**Aim of the exercise**: Exact copies of the line with "change,first,where,second,where,amount" and of all lines after it through the end of the entries are required, and no other lines.
※ ※ ※
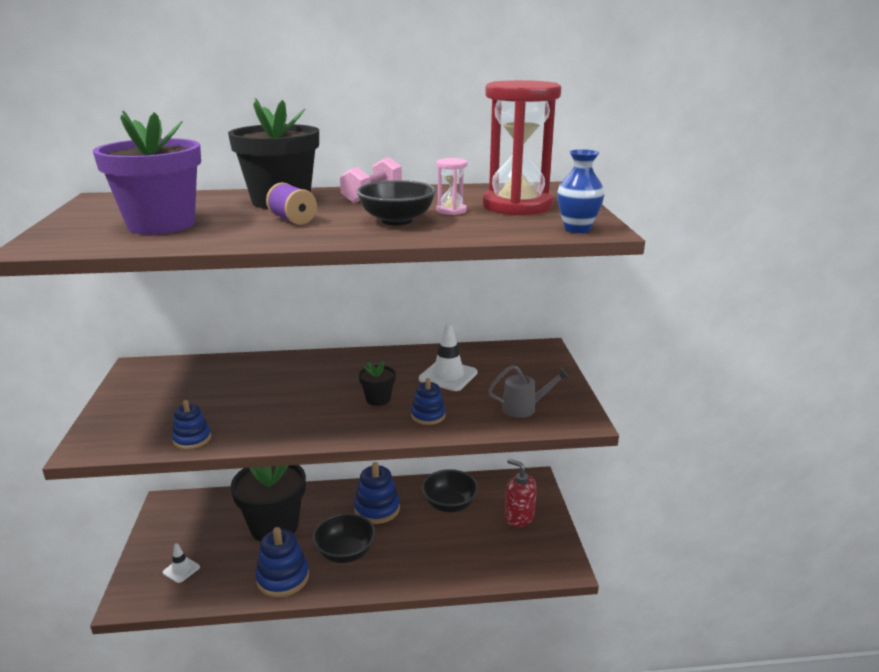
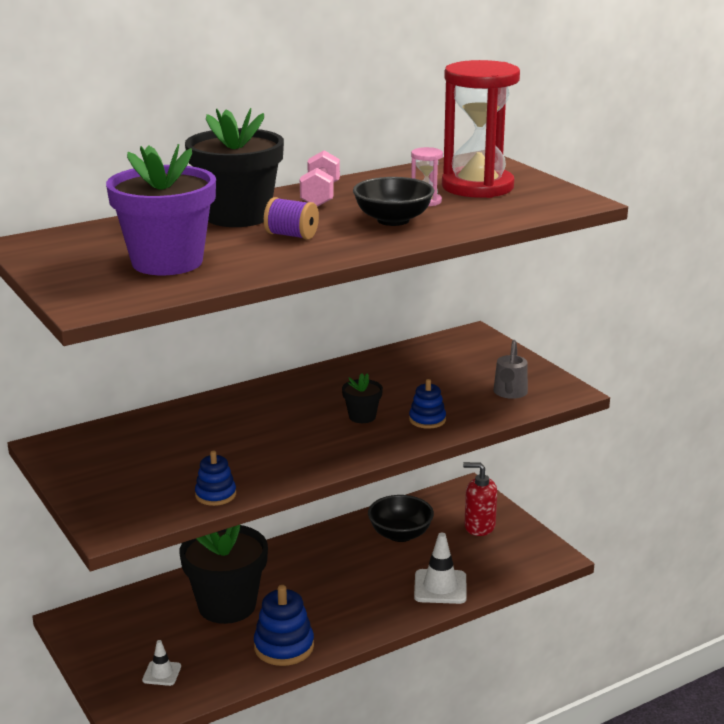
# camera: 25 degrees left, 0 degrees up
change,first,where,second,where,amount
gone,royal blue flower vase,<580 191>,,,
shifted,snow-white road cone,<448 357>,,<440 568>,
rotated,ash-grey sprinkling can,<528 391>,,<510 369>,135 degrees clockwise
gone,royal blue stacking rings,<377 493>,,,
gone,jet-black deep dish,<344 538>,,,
※ ※ ※
**Response to the task**:
change,first,where,second,where,amount
gone,royal blue flower vase,<580 191>,,,
shifted,snow-white road cone,<448 357>,,<440 568>,
rotated,ash-grey sprinkling can,<528 391>,,<510 369>,135 degrees clockwise
gone,royal blue stacking rings,<377 493>,,,
gone,jet-black deep dish,<344 538>,,,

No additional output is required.